### Data items
──────────
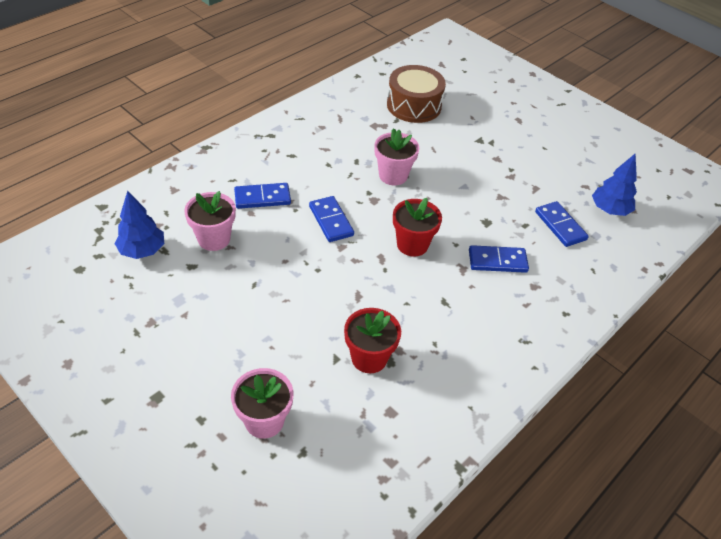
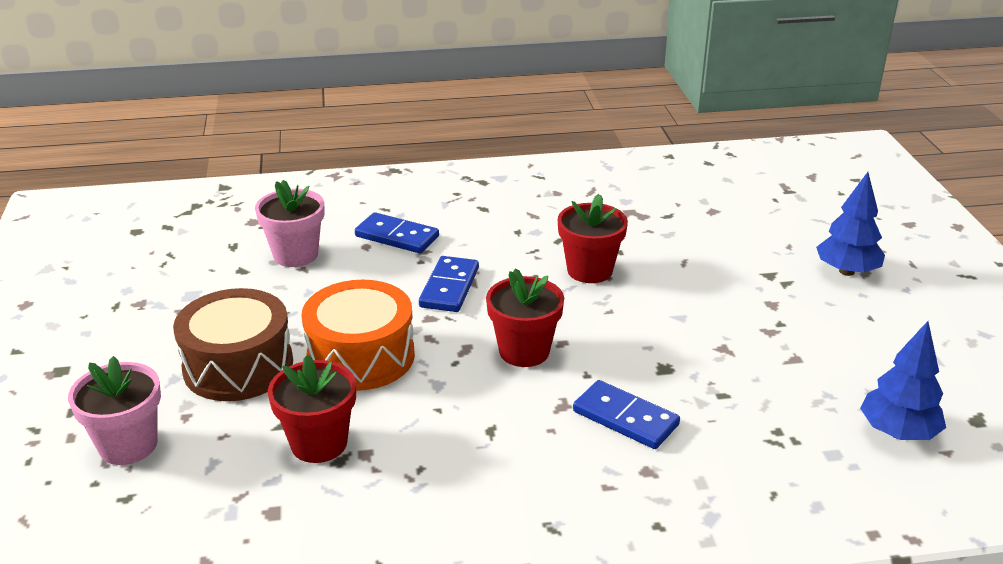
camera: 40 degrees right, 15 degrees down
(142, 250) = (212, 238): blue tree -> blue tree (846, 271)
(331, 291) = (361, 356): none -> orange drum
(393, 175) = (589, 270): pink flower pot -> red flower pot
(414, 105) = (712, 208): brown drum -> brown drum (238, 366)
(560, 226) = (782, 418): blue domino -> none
──────────
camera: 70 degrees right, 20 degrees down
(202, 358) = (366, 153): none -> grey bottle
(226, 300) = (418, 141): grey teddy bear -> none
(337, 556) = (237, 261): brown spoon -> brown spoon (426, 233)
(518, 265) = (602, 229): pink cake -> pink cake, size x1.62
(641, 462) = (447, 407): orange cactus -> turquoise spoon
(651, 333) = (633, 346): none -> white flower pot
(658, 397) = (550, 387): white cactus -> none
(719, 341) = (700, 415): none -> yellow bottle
──────────
### EXERCISE AIM
Of the lines above, output exactly those from the line bearing "(226, 300) = (418, 141): grey" through the line bearing "(719, 341) = (700, 415): none", inclusive.

### WRITTEN SOLUTION
(226, 300) = (418, 141): grey teddy bear -> none
(337, 556) = (237, 261): brown spoon -> brown spoon (426, 233)
(518, 265) = (602, 229): pink cake -> pink cake, size x1.62
(641, 462) = (447, 407): orange cactus -> turquoise spoon
(651, 333) = (633, 346): none -> white flower pot
(658, 397) = (550, 387): white cactus -> none
(719, 341) = (700, 415): none -> yellow bottle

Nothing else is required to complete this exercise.